##### Task material

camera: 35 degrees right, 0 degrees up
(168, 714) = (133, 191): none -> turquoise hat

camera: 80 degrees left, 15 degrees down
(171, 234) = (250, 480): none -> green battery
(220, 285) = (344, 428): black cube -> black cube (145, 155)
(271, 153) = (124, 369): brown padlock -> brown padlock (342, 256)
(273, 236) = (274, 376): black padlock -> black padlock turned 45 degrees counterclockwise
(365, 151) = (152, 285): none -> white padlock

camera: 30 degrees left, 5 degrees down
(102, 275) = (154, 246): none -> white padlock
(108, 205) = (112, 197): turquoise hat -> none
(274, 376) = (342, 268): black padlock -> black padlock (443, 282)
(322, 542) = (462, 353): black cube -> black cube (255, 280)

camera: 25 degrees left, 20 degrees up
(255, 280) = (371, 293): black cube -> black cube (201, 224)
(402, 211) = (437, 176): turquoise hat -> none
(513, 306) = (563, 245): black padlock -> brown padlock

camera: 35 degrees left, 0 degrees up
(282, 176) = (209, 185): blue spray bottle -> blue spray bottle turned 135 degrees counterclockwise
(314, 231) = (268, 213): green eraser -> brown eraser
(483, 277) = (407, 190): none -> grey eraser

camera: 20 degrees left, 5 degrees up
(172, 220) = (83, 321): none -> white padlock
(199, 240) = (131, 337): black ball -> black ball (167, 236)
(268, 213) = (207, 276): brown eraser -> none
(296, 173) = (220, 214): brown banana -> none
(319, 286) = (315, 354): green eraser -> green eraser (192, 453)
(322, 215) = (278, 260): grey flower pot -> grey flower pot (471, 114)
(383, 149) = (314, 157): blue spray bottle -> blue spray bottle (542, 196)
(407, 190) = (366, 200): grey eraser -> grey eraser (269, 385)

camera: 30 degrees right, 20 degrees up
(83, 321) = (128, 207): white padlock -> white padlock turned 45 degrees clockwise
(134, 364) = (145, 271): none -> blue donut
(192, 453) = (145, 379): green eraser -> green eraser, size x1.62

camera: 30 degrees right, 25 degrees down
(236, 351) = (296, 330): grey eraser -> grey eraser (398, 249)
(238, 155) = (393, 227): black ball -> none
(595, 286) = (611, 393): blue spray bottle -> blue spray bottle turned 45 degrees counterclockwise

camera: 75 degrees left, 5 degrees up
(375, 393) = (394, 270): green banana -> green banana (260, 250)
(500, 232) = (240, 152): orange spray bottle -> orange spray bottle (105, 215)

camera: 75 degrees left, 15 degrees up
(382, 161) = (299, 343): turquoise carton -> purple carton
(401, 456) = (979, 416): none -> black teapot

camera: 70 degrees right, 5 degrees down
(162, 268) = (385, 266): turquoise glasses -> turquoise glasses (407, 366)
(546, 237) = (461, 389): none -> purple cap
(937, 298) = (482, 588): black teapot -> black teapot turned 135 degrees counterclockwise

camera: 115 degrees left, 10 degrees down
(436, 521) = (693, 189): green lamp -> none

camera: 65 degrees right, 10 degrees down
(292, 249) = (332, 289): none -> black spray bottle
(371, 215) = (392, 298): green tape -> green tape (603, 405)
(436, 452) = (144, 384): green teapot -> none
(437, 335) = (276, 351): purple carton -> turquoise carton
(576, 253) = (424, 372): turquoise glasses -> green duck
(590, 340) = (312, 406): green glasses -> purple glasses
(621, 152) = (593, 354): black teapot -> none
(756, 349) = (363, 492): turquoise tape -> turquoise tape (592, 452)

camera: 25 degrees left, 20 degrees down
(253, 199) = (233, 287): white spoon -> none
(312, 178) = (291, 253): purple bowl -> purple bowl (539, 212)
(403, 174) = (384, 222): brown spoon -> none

##########

→ **What to produce**
The lines holding the word "left" are the answer. Pull them out of the records and copy them.

→ **Expected output**
camera: 80 degrees left, 15 degrees down
camera: 30 degrees left, 5 degrees down
camera: 25 degrees left, 20 degrees up
camera: 35 degrees left, 0 degrees up
camera: 20 degrees left, 5 degrees up
camera: 75 degrees left, 5 degrees up
camera: 75 degrees left, 15 degrees up
camera: 115 degrees left, 10 degrees down
camera: 25 degrees left, 20 degrees down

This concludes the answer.